GIVEN INFORMATION:
Start of Block

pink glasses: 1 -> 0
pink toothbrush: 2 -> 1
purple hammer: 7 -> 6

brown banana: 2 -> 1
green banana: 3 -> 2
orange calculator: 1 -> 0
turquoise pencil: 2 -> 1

End of Block
Start of Block

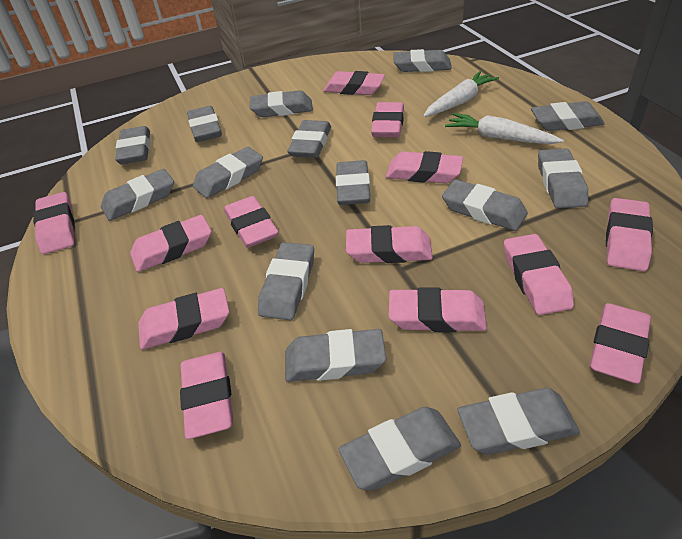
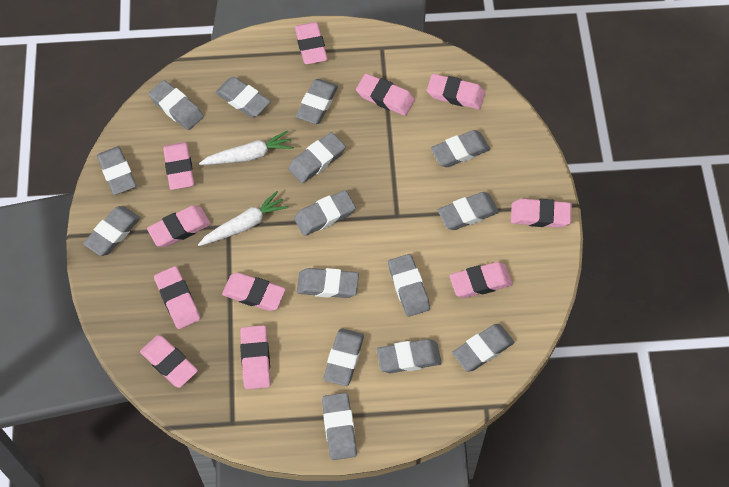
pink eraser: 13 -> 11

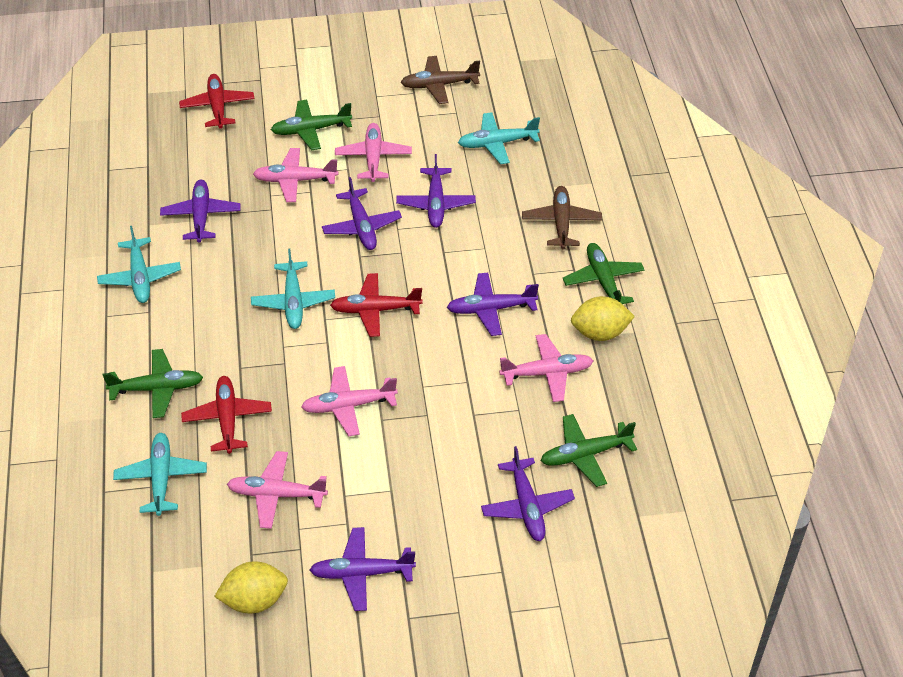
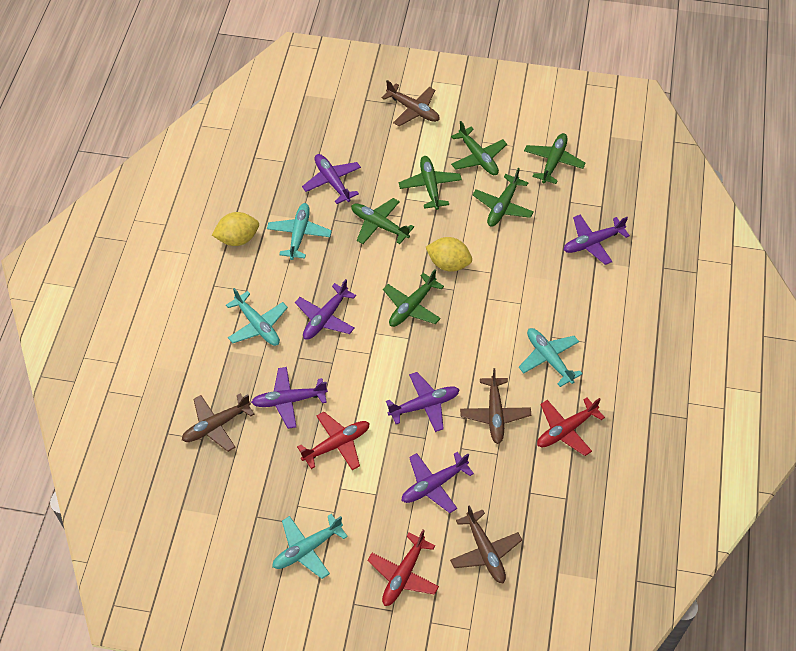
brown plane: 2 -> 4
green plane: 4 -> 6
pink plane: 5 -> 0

End of Block
Start of Block

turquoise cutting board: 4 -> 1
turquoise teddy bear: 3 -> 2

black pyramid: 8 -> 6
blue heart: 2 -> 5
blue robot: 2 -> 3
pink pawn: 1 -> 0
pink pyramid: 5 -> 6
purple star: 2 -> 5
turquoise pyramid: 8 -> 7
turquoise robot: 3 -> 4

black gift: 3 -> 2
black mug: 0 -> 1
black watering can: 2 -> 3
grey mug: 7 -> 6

End of Block

EXERCISE DIRECTIONS:
Where a line in the records above contains the string "pink", copy that line.

RESULT OF THE TASK:
pink glasses: 1 -> 0
pink toothbrush: 2 -> 1
pink eraser: 13 -> 11
pink plane: 5 -> 0
pink pawn: 1 -> 0
pink pyramid: 5 -> 6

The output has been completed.